[Image sequences with motion text]
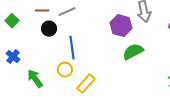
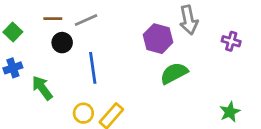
blue cross: (13, 57) -> (13, 68), moved, turned 32
yellow circle: (65, 70) -> (83, 113), moved
green arrow: (35, 79) -> (42, 88), moved

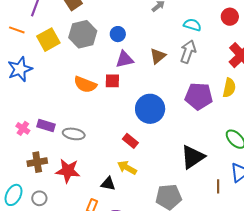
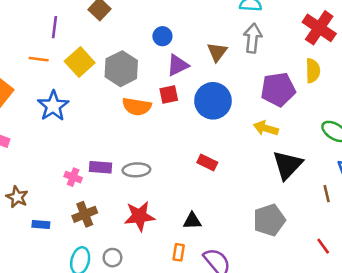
gray hexagon: (83, 34) -> (121, 69), moved
blue circle: (150, 109) -> (213, 101), moved
brown cross: (37, 162) -> (85, 214), moved
yellow arrow: (127, 168) -> (266, 128), moved

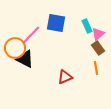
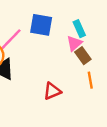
pink triangle: (98, 34) -> (74, 43), moved
brown rectangle: (98, 48) -> (83, 56), moved

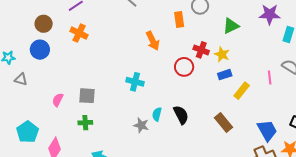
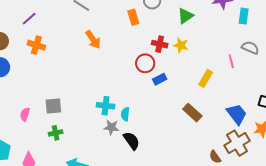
orange arrow: (153, 41) -> (93, 40), moved
blue rectangle: (225, 75) -> (160, 79), moved
cyan cross: (135, 82) -> (106, 106), moved
black semicircle: (181, 115) -> (131, 141), moved

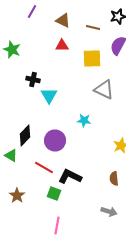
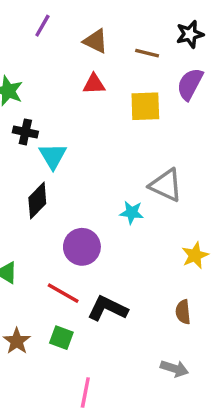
black cross: (33, 80) -> (25, 132), moved
gray triangle: (104, 90) -> (166, 185), moved
cyan triangle: (49, 96) -> (53, 156), moved
black diamond: (25, 136) -> (37, 201), moved
green square: (54, 194) -> (61, 338), moved

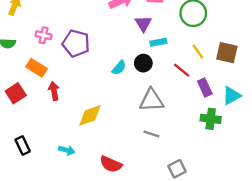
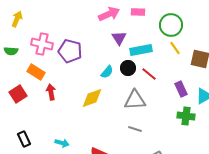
purple triangle: (143, 24) -> (119, 38), moved
pink cross: (44, 35) -> (42, 44), size x1.5
cyan rectangle: (158, 42) -> (141, 50), size x1.5
yellow line: (198, 52) -> (175, 48), moved
red line: (182, 70) -> (149, 74), moved
yellow diamond: (90, 115) -> (92, 98), moved

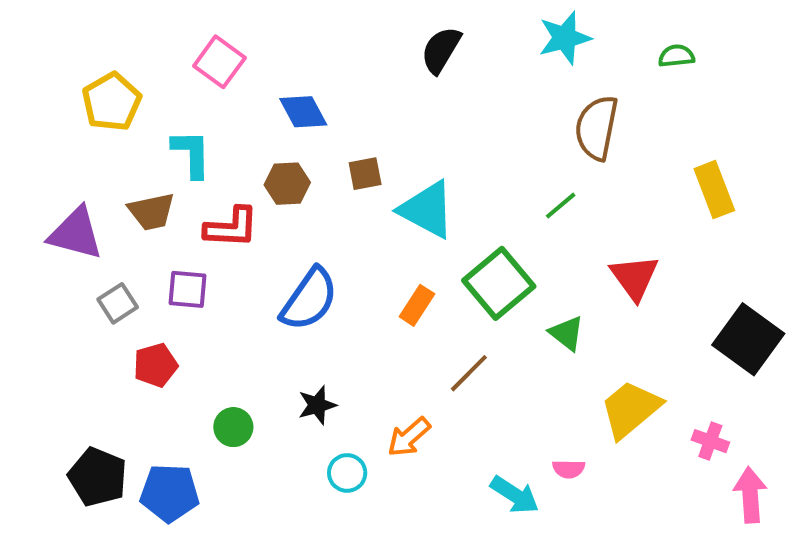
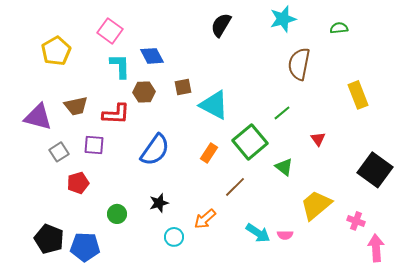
cyan L-shape: (191, 154) -> (120, 66), moved
green line: (561, 206) -> (282, 113), moved
red triangle: (634, 277) -> (318, 139), size x0.6
cyan arrow: (515, 495) -> (258, 233), moved

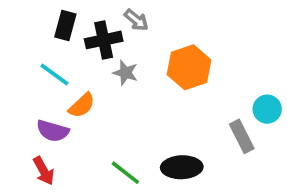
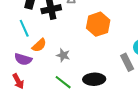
gray star: (125, 73) -> (63, 55), moved
cyan line: (55, 75) -> (24, 28), turned 30

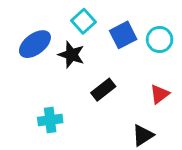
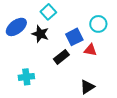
blue square: (123, 35) -> (74, 37), moved
red triangle: (160, 94) -> (90, 50), moved, turned 48

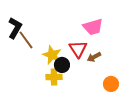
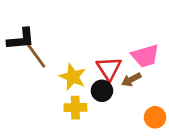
pink trapezoid: (93, 27) -> (145, 56), moved
black L-shape: (15, 28) -> (21, 39), turned 55
black circle: (62, 65) -> (102, 91), moved

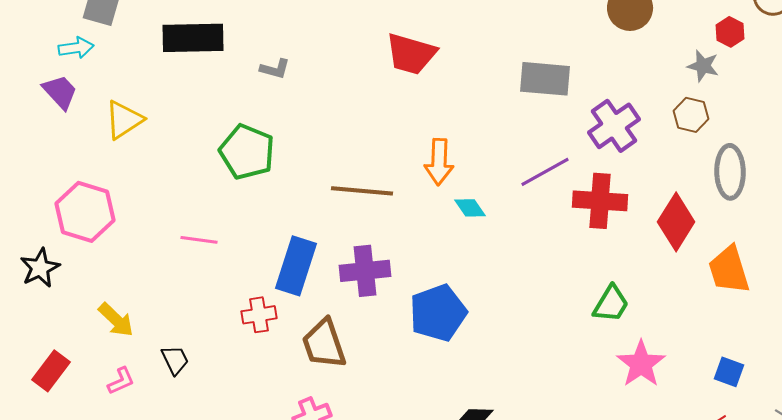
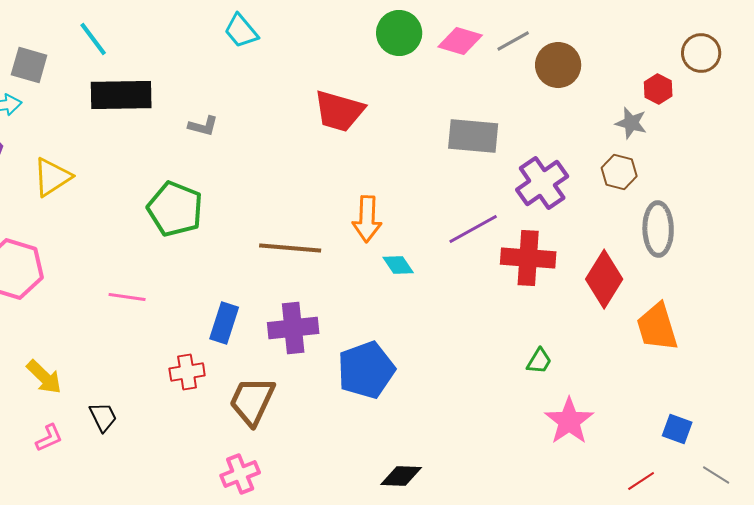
blue rectangle: (296, 266) -> (224, 323), size x0.7
green trapezoid: (611, 304) -> (539, 361), size x0.7
brown trapezoid: (324, 344) -> (252, 401), turned 44
blue square: (729, 372) -> (677, 429), moved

Problem to solve: A single number is expected: how many lines in the entries contain "black".

Answer for this exercise: 5